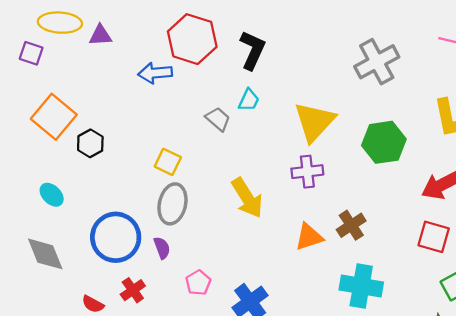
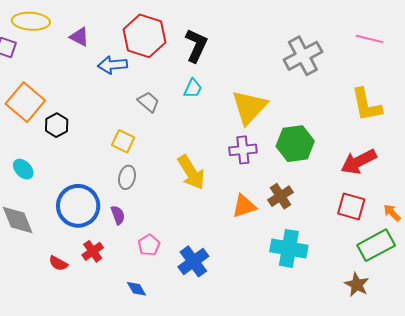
purple triangle: (100, 35) -> (79, 37), moved, turned 30
gray trapezoid: (218, 119) -> (148, 102), moved
green hexagon: (384, 142) -> (295, 144), moved
gray ellipse: (172, 204) -> (127, 177), size x0.7

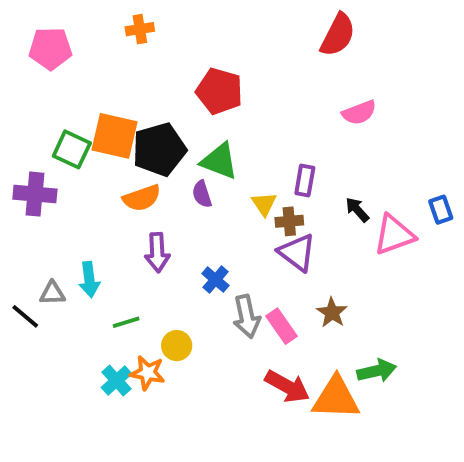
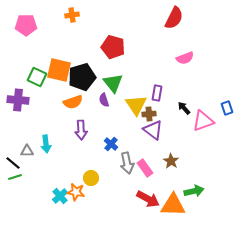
green triangle: (219, 161) -> (113, 83), turned 30
yellow triangle: (264, 204) -> (136, 105), size x1.6
green line: (126, 322) -> (15, 177), moved

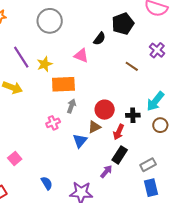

_ _ _

What the task requires: Leave every picture out and write out exactly the lines from the line with "green hexagon: (384, 142)" through the last line of the material.

Result of this task:
green hexagon: (384, 142) -> (295, 144), moved
gray ellipse: (172, 204) -> (127, 177), size x0.7

green triangle: (219, 161) -> (113, 83), turned 30
yellow triangle: (264, 204) -> (136, 105), size x1.6
green line: (126, 322) -> (15, 177), moved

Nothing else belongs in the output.